Extract exactly and only the lines from the one containing "from left) centre" through the end of the entries below. Pictures should not appear in the copy.
----------------------------------------
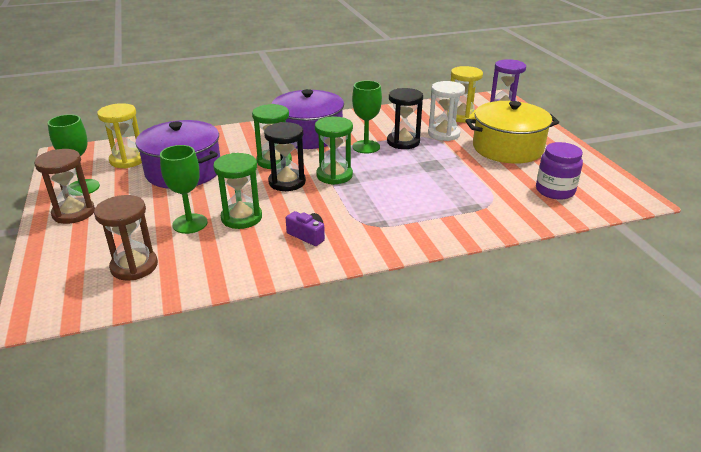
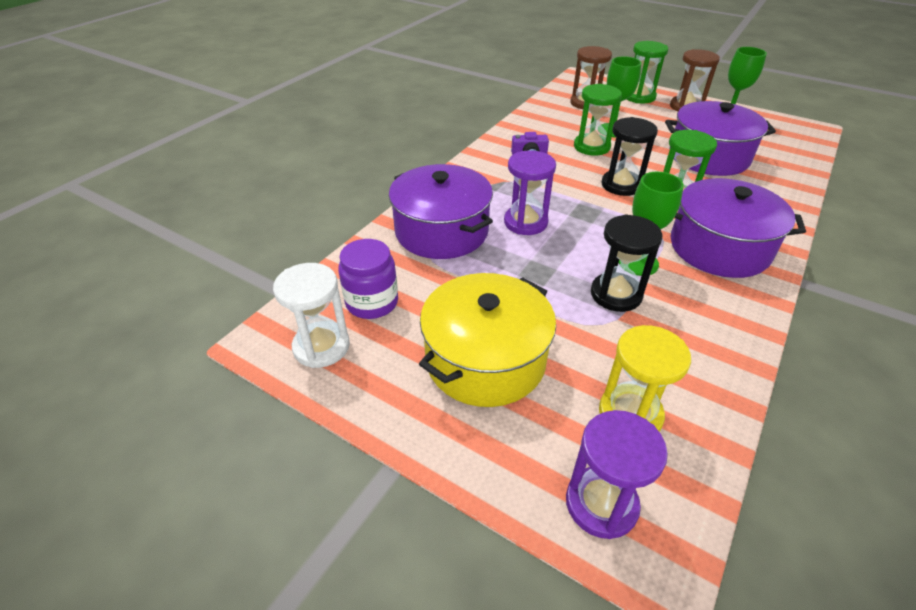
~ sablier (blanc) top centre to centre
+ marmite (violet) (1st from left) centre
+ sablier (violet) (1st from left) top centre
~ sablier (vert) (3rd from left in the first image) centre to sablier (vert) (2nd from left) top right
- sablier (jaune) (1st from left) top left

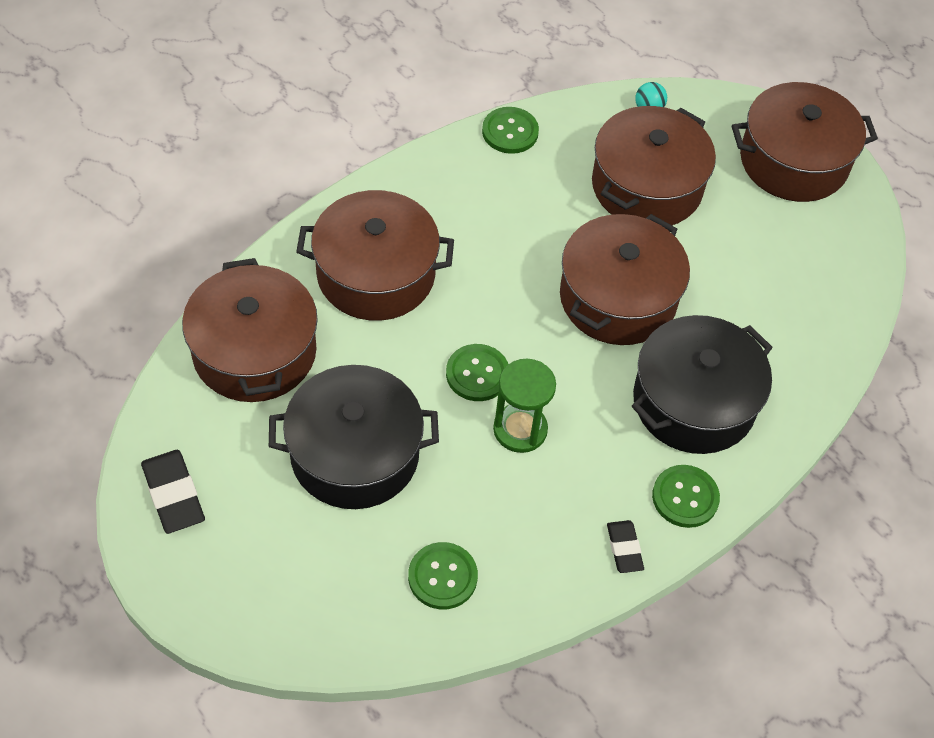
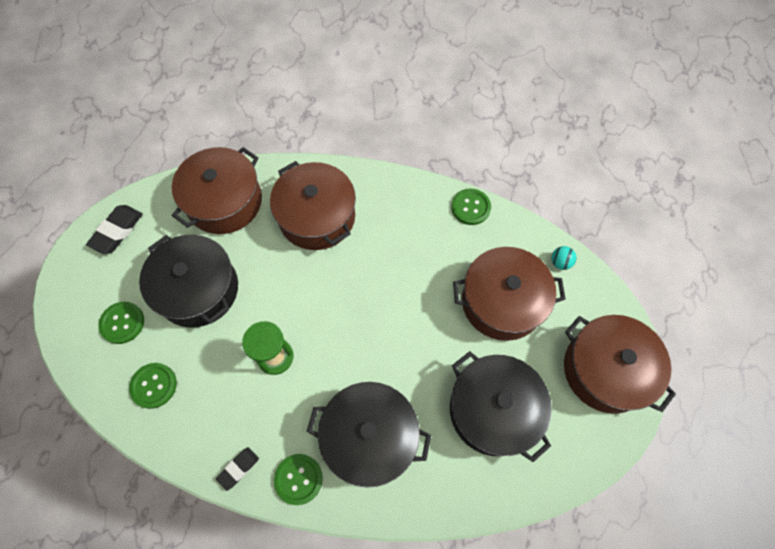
~ bouton (vert) (2nd from left in the first image) centre to bouton (vert) (1st from left) middle left
+ marmite (noir) (3rd from left) bottom centre
- marmite (marron) (3rd from left) middle right

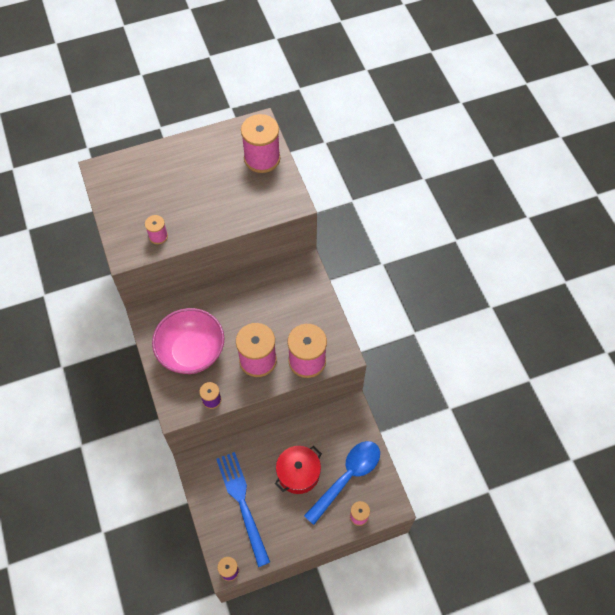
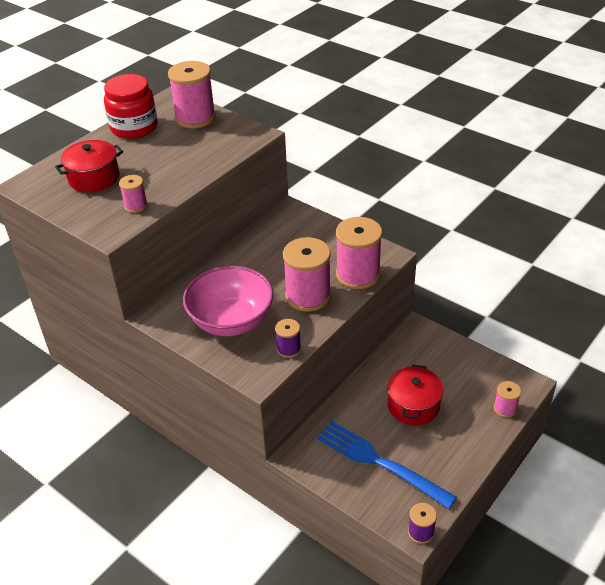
+ marmite (rouge) (1st from left) top left
+ bocal (rouge) top left
- cuillère (bleu) bottom centre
----------------------------------------
• _SOLUTION_
+ marmite (violet) (1st from left) centre
+ sablier (violet) (1st from left) top centre
~ sablier (vert) (3rd from left in the first image) centre to sablier (vert) (2nd from left) top right
- sablier (jaune) (1st from left) top left

~ bouton (vert) (2nd from left in the first image) centre to bouton (vert) (1st from left) middle left
+ marmite (noir) (3rd from left) bottom centre
- marmite (marron) (3rd from left) middle right

+ marmite (rouge) (1st from left) top left
+ bocal (rouge) top left
- cuillère (bleu) bottom centre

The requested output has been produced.